┌─ Entries shown

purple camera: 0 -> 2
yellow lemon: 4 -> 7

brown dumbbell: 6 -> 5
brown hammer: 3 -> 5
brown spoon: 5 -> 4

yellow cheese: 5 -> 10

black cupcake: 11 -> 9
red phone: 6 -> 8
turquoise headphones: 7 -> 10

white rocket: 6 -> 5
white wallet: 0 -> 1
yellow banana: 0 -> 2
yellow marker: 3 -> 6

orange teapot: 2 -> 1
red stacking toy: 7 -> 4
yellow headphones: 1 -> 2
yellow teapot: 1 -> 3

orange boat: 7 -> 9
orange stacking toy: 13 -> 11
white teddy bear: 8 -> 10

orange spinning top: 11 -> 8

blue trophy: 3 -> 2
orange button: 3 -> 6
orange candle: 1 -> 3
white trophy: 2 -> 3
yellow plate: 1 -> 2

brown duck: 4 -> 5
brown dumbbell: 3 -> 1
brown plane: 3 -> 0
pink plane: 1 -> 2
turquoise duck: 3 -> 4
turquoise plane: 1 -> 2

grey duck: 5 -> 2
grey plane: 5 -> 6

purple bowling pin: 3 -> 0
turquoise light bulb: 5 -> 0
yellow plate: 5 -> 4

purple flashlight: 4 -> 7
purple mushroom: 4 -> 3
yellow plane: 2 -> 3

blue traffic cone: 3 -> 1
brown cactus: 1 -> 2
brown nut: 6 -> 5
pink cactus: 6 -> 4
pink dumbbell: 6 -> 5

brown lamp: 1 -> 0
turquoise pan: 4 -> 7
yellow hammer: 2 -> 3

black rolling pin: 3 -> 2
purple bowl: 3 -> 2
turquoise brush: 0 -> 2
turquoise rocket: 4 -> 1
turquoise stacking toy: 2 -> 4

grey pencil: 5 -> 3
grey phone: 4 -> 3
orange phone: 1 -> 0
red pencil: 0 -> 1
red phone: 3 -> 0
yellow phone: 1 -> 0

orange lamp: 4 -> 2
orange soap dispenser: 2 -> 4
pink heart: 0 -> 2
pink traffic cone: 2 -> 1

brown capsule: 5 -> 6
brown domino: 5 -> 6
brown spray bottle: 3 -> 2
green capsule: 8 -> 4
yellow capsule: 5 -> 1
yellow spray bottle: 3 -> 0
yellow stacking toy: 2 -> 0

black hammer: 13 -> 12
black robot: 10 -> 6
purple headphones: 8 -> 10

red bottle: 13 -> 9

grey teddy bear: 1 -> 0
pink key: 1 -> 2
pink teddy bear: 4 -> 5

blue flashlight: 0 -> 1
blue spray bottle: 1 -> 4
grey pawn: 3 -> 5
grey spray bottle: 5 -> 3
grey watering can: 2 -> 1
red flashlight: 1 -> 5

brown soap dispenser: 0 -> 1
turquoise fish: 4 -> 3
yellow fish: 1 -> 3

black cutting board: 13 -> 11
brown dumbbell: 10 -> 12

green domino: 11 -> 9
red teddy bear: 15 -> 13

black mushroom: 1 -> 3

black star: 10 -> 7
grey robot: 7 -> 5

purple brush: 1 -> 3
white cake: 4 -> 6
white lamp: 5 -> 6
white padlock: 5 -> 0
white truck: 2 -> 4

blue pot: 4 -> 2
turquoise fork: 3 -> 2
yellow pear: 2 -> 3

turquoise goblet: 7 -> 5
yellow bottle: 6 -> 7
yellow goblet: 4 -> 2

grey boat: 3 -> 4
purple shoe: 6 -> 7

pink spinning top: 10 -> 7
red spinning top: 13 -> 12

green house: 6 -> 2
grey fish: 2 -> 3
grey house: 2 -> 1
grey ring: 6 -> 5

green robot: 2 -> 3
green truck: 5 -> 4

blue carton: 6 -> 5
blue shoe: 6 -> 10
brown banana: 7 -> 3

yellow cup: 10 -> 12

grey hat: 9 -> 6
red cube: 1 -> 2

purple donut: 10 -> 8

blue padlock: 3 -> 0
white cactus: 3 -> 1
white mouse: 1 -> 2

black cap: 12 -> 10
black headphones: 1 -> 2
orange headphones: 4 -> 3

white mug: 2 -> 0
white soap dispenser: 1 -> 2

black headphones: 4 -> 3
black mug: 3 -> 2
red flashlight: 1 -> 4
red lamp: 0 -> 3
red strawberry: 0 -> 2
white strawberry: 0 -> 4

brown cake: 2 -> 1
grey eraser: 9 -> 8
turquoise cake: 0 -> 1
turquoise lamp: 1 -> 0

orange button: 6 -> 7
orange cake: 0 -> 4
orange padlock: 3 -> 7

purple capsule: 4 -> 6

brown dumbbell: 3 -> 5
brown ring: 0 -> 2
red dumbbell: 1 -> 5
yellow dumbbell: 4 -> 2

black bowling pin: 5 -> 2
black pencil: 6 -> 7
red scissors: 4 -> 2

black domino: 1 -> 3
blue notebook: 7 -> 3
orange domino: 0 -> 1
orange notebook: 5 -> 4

└─

• **Directions for this task**
Set down every entry again, exactly as written.

• **Answer for this exercise**
purple camera: 0 -> 2
yellow lemon: 4 -> 7

brown dumbbell: 6 -> 5
brown hammer: 3 -> 5
brown spoon: 5 -> 4

yellow cheese: 5 -> 10

black cupcake: 11 -> 9
red phone: 6 -> 8
turquoise headphones: 7 -> 10

white rocket: 6 -> 5
white wallet: 0 -> 1
yellow banana: 0 -> 2
yellow marker: 3 -> 6

orange teapot: 2 -> 1
red stacking toy: 7 -> 4
yellow headphones: 1 -> 2
yellow teapot: 1 -> 3

orange boat: 7 -> 9
orange stacking toy: 13 -> 11
white teddy bear: 8 -> 10

orange spinning top: 11 -> 8

blue trophy: 3 -> 2
orange button: 3 -> 6
orange candle: 1 -> 3
white trophy: 2 -> 3
yellow plate: 1 -> 2

brown duck: 4 -> 5
brown dumbbell: 3 -> 1
brown plane: 3 -> 0
pink plane: 1 -> 2
turquoise duck: 3 -> 4
turquoise plane: 1 -> 2

grey duck: 5 -> 2
grey plane: 5 -> 6

purple bowling pin: 3 -> 0
turquoise light bulb: 5 -> 0
yellow plate: 5 -> 4

purple flashlight: 4 -> 7
purple mushroom: 4 -> 3
yellow plane: 2 -> 3

blue traffic cone: 3 -> 1
brown cactus: 1 -> 2
brown nut: 6 -> 5
pink cactus: 6 -> 4
pink dumbbell: 6 -> 5

brown lamp: 1 -> 0
turquoise pan: 4 -> 7
yellow hammer: 2 -> 3

black rolling pin: 3 -> 2
purple bowl: 3 -> 2
turquoise brush: 0 -> 2
turquoise rocket: 4 -> 1
turquoise stacking toy: 2 -> 4

grey pencil: 5 -> 3
grey phone: 4 -> 3
orange phone: 1 -> 0
red pencil: 0 -> 1
red phone: 3 -> 0
yellow phone: 1 -> 0

orange lamp: 4 -> 2
orange soap dispenser: 2 -> 4
pink heart: 0 -> 2
pink traffic cone: 2 -> 1

brown capsule: 5 -> 6
brown domino: 5 -> 6
brown spray bottle: 3 -> 2
green capsule: 8 -> 4
yellow capsule: 5 -> 1
yellow spray bottle: 3 -> 0
yellow stacking toy: 2 -> 0

black hammer: 13 -> 12
black robot: 10 -> 6
purple headphones: 8 -> 10

red bottle: 13 -> 9

grey teddy bear: 1 -> 0
pink key: 1 -> 2
pink teddy bear: 4 -> 5

blue flashlight: 0 -> 1
blue spray bottle: 1 -> 4
grey pawn: 3 -> 5
grey spray bottle: 5 -> 3
grey watering can: 2 -> 1
red flashlight: 1 -> 5

brown soap dispenser: 0 -> 1
turquoise fish: 4 -> 3
yellow fish: 1 -> 3

black cutting board: 13 -> 11
brown dumbbell: 10 -> 12

green domino: 11 -> 9
red teddy bear: 15 -> 13

black mushroom: 1 -> 3

black star: 10 -> 7
grey robot: 7 -> 5

purple brush: 1 -> 3
white cake: 4 -> 6
white lamp: 5 -> 6
white padlock: 5 -> 0
white truck: 2 -> 4

blue pot: 4 -> 2
turquoise fork: 3 -> 2
yellow pear: 2 -> 3

turquoise goblet: 7 -> 5
yellow bottle: 6 -> 7
yellow goblet: 4 -> 2

grey boat: 3 -> 4
purple shoe: 6 -> 7

pink spinning top: 10 -> 7
red spinning top: 13 -> 12

green house: 6 -> 2
grey fish: 2 -> 3
grey house: 2 -> 1
grey ring: 6 -> 5

green robot: 2 -> 3
green truck: 5 -> 4

blue carton: 6 -> 5
blue shoe: 6 -> 10
brown banana: 7 -> 3

yellow cup: 10 -> 12

grey hat: 9 -> 6
red cube: 1 -> 2

purple donut: 10 -> 8

blue padlock: 3 -> 0
white cactus: 3 -> 1
white mouse: 1 -> 2

black cap: 12 -> 10
black headphones: 1 -> 2
orange headphones: 4 -> 3

white mug: 2 -> 0
white soap dispenser: 1 -> 2

black headphones: 4 -> 3
black mug: 3 -> 2
red flashlight: 1 -> 4
red lamp: 0 -> 3
red strawberry: 0 -> 2
white strawberry: 0 -> 4

brown cake: 2 -> 1
grey eraser: 9 -> 8
turquoise cake: 0 -> 1
turquoise lamp: 1 -> 0

orange button: 6 -> 7
orange cake: 0 -> 4
orange padlock: 3 -> 7

purple capsule: 4 -> 6

brown dumbbell: 3 -> 5
brown ring: 0 -> 2
red dumbbell: 1 -> 5
yellow dumbbell: 4 -> 2

black bowling pin: 5 -> 2
black pencil: 6 -> 7
red scissors: 4 -> 2

black domino: 1 -> 3
blue notebook: 7 -> 3
orange domino: 0 -> 1
orange notebook: 5 -> 4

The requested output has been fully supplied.